*** Block opens ***
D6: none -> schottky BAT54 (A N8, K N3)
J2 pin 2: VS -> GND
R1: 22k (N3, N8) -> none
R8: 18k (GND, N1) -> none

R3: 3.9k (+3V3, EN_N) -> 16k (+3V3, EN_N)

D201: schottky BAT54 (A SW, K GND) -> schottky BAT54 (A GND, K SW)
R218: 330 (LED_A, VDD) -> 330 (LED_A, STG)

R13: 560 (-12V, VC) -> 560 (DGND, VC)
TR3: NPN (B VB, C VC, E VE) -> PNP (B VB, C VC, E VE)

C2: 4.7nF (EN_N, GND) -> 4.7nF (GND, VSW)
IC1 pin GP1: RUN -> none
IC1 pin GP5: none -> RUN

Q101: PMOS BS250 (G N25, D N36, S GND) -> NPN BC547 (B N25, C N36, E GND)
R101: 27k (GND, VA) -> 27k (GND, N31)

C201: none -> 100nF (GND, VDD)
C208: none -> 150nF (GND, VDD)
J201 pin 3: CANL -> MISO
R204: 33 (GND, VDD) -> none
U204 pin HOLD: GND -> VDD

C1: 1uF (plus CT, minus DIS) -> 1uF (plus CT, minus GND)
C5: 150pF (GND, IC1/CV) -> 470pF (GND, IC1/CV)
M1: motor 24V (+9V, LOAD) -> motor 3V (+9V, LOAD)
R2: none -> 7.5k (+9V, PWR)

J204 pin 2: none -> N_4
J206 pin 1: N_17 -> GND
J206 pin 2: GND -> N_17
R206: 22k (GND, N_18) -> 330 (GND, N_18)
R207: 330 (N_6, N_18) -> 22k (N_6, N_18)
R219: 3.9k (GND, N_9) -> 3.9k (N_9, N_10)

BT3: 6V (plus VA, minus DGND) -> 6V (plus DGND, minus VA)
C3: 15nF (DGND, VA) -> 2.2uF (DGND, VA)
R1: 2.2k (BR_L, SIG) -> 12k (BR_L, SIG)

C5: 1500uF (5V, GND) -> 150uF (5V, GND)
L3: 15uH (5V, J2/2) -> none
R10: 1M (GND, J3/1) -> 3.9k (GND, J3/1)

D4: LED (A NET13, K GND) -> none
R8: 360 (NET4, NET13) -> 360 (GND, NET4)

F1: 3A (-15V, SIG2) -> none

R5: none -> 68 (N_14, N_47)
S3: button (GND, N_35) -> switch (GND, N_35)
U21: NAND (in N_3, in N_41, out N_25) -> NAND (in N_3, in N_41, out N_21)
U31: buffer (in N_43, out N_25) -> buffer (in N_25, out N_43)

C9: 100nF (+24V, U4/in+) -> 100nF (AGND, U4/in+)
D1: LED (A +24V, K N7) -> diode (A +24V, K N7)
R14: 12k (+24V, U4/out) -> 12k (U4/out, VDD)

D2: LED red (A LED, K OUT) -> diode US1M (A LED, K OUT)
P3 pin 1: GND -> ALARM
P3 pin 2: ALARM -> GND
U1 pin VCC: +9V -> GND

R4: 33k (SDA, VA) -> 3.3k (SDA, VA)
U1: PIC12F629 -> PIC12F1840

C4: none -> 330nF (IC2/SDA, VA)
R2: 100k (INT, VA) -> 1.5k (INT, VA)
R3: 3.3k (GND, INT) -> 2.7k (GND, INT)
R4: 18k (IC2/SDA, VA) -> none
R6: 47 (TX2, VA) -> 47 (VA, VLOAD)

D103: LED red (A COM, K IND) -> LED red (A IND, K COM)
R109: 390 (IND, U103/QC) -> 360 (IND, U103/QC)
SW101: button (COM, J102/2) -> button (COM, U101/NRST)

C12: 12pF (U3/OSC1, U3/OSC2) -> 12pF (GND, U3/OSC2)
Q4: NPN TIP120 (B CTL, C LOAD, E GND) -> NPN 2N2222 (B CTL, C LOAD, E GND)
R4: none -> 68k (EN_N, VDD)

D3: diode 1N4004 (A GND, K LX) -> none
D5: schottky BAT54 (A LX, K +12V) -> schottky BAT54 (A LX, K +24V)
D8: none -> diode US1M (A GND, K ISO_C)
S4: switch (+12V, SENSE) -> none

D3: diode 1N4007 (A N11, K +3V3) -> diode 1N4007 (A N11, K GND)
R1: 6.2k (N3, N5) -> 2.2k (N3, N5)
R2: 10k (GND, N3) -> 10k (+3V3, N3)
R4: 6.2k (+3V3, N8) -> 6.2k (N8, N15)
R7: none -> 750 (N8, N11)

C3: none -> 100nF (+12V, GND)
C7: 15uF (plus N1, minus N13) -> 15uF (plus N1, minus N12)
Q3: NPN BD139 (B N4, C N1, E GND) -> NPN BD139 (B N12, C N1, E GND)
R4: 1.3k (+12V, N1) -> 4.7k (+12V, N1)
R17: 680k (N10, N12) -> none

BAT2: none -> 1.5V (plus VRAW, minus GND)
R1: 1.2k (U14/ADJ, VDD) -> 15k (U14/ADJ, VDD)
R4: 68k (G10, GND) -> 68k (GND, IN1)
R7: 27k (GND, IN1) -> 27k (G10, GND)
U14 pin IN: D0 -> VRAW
*** Block closes ***
> _Work instruction_
Say how many lines in the records hold the word "VRAW", giving the number by itself.

> _Solution to the exercise_
2